◆ Problem to work on:
Would you return the lines between the one holding "building: [135,373,175,399] ->" and the one holding "building: [360,309,401,357] ->", inclusive, and only those, exactly as they stand in the listing below?

*** Data shown ***

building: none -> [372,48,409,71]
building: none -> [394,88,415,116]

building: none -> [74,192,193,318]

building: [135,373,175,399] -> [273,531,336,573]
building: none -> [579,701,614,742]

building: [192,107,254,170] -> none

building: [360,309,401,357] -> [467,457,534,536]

*** End of Data shown ***
*** Data shown ***

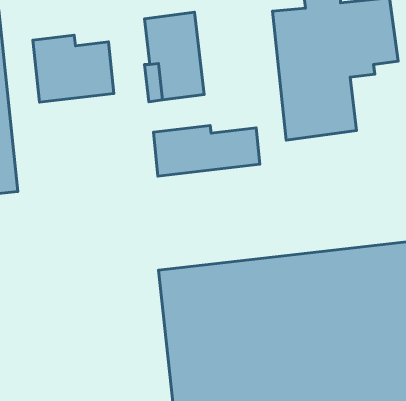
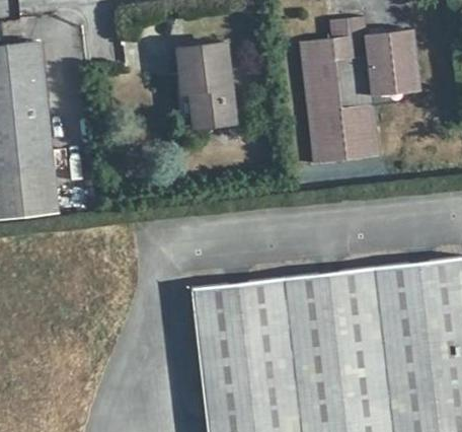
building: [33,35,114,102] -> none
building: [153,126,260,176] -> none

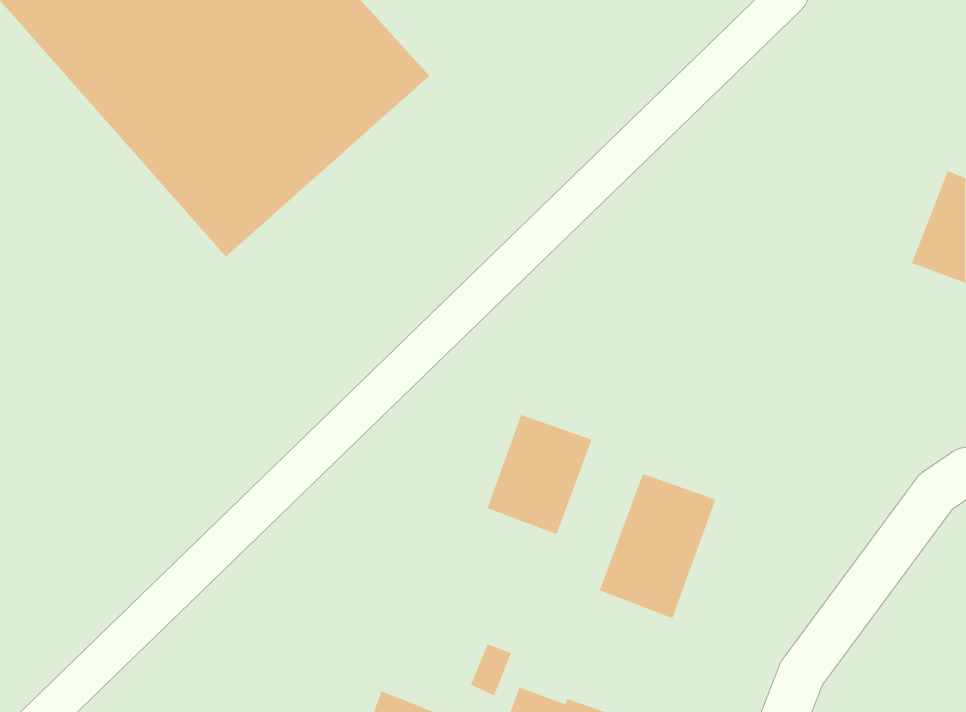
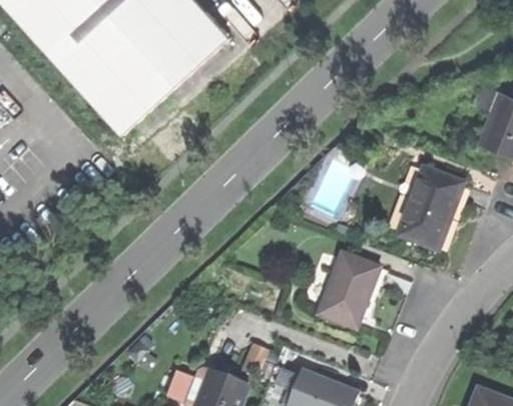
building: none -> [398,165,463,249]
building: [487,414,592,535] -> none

*** End of Data shown ***

◆ Your response:
building: [135,373,175,399] -> [273,531,336,573]
building: none -> [579,701,614,742]

building: [192,107,254,170] -> none

building: [360,309,401,357] -> [467,457,534,536]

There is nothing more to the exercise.